Activity
For each entry, output its words exactly and leave any picture behind.

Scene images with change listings
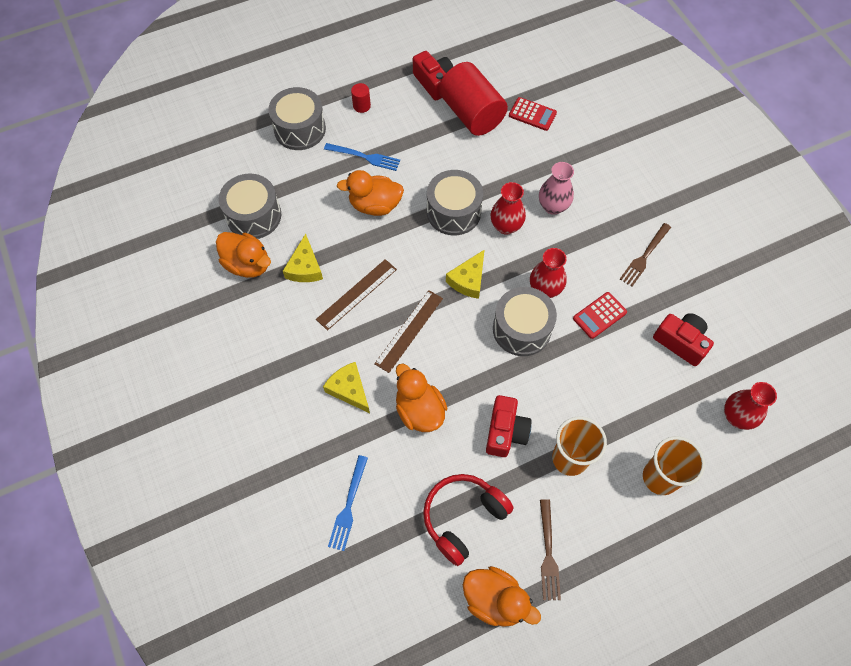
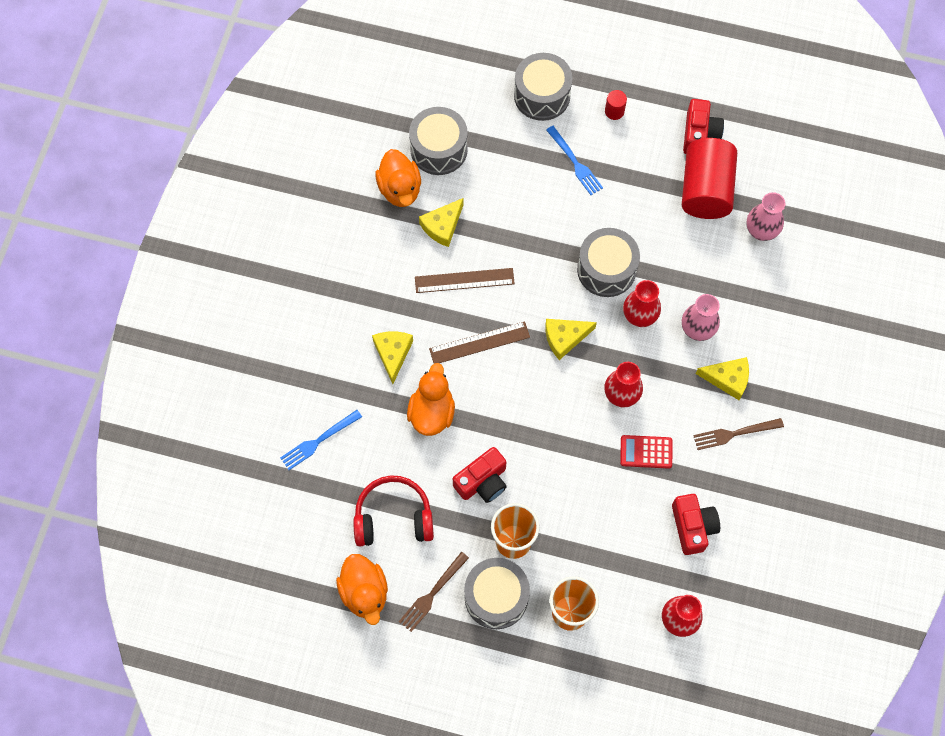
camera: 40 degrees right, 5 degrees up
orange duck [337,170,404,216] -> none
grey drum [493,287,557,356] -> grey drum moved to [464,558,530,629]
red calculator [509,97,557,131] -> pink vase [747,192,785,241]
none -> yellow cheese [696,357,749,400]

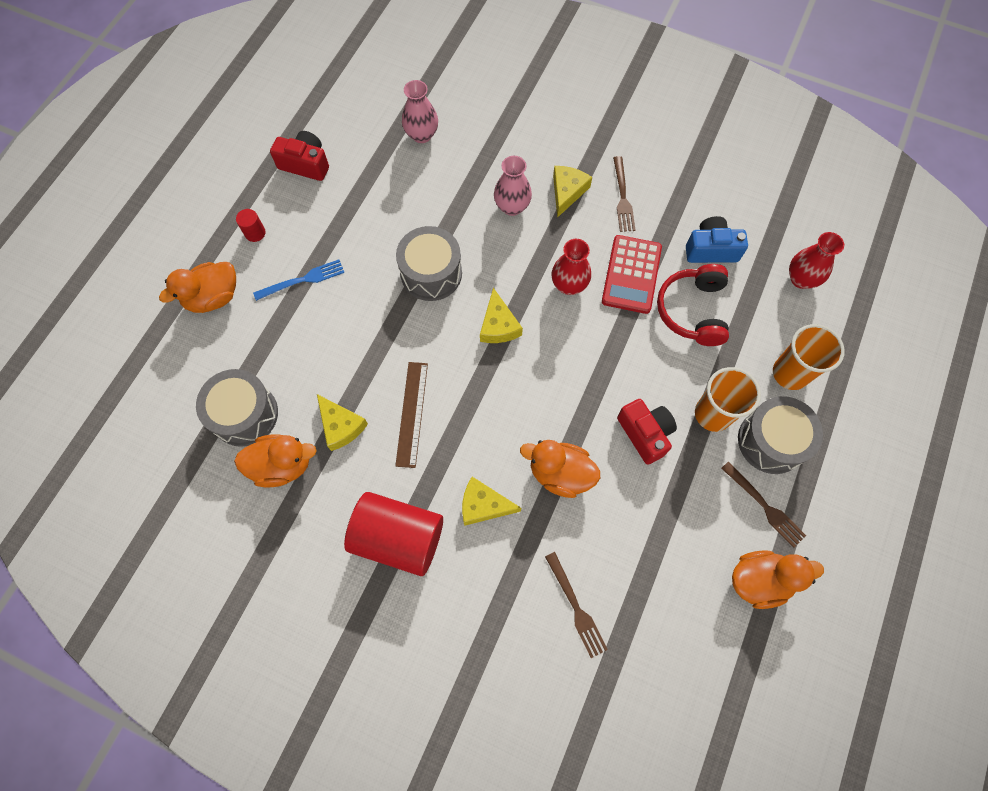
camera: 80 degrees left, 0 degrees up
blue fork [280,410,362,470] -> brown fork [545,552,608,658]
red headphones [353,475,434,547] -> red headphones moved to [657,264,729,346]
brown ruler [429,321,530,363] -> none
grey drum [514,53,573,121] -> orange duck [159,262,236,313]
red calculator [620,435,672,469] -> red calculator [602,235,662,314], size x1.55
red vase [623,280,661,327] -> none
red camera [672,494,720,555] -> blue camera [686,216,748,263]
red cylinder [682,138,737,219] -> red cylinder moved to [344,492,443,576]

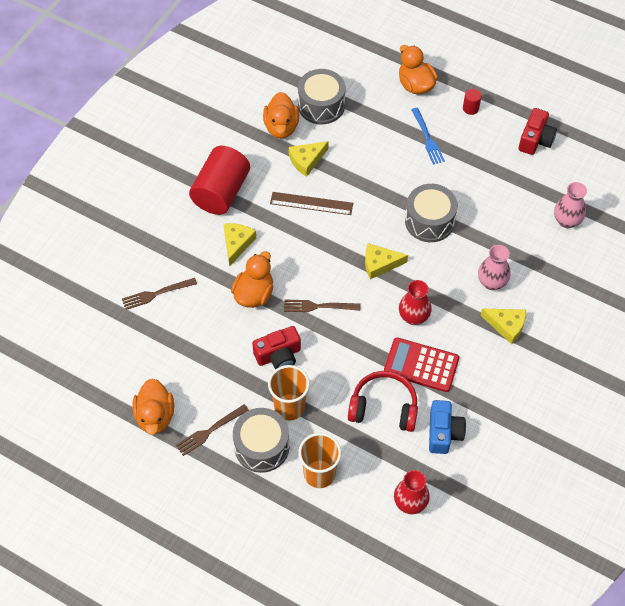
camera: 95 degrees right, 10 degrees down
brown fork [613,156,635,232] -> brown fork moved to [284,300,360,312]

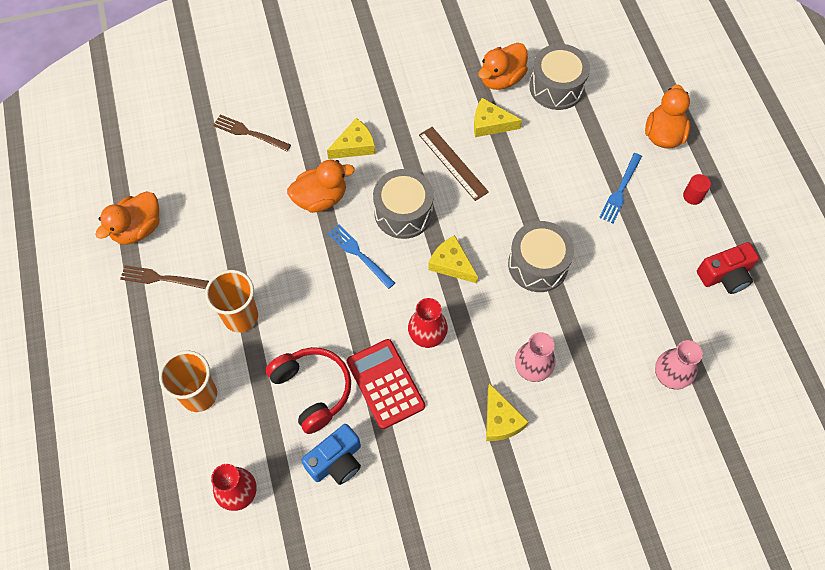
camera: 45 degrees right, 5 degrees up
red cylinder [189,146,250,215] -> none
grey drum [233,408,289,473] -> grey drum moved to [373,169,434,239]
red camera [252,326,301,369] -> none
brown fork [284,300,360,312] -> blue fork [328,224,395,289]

Task response
camera: 40 degrees right, 5 degrees up
orange duck [337,170,404,216] -> none
grey drum [493,287,557,356] -> grey drum moved to [464,558,530,629]
red calculator [509,97,557,131] -> pink vase [747,192,785,241]
none -> yellow cheese [696,357,749,400]

camera: 80 degrees left, 0 degrees up
blue fork [280,410,362,470] -> brown fork [545,552,608,658]
red headphones [353,475,434,547] -> red headphones moved to [657,264,729,346]
brown ruler [429,321,530,363] -> none
grey drum [514,53,573,121] -> orange duck [159,262,236,313]
red calculator [620,435,672,469] -> red calculator [602,235,662,314], size x1.55
red vase [623,280,661,327] -> none
red camera [672,494,720,555] -> blue camera [686,216,748,263]
red cylinder [682,138,737,219] -> red cylinder moved to [344,492,443,576]

camera: 95 degrees right, 10 degrees down
brown fork [613,156,635,232] -> brown fork moved to [284,300,360,312]

camera: 45 degrees right, 5 degrees up
red cylinder [189,146,250,215] -> none
grey drum [233,408,289,473] -> grey drum moved to [373,169,434,239]
red camera [252,326,301,369] -> none
brown fork [284,300,360,312] -> blue fork [328,224,395,289]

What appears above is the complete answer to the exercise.